(MATERIAL PROVIDED)
Segment Open
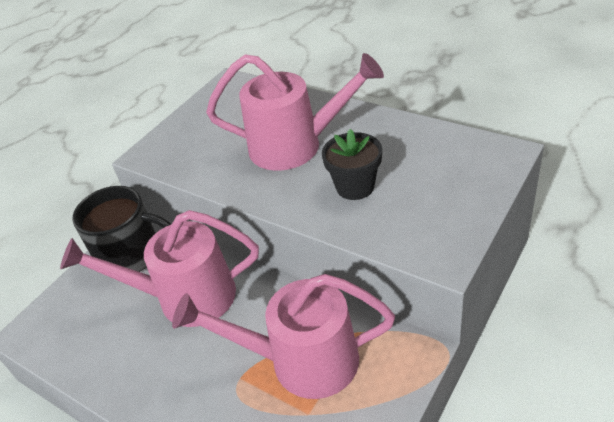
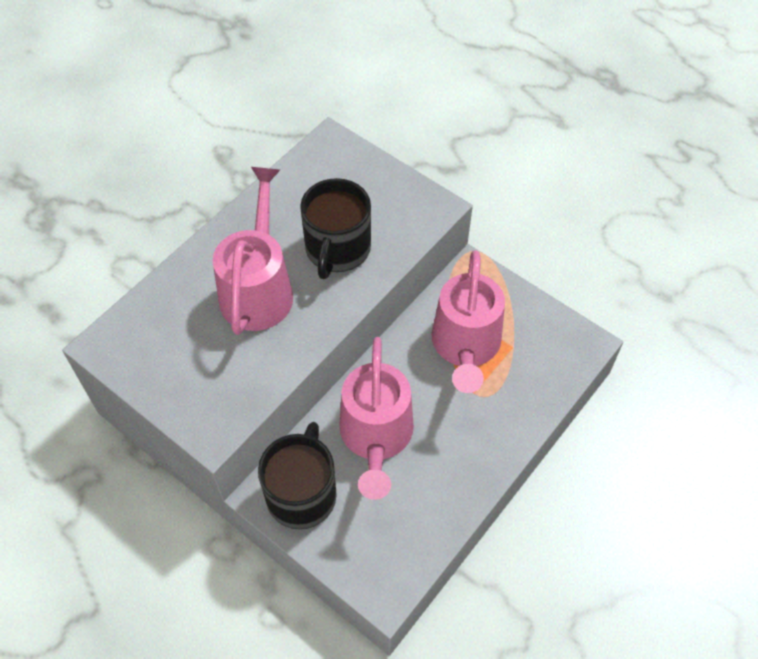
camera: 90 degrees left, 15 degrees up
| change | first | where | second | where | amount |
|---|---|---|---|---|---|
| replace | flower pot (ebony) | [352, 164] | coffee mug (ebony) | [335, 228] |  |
Segment Closed
(YOUR INSTRUCTIONS) Repeat verbatim the line holding "where | amount |" and all lines after it, up to the end of the material.

(ANSWER BELOW)
| change | first | where | second | where | amount |
|---|---|---|---|---|---|
| replace | flower pot (ebony) | [352, 164] | coffee mug (ebony) | [335, 228] |  |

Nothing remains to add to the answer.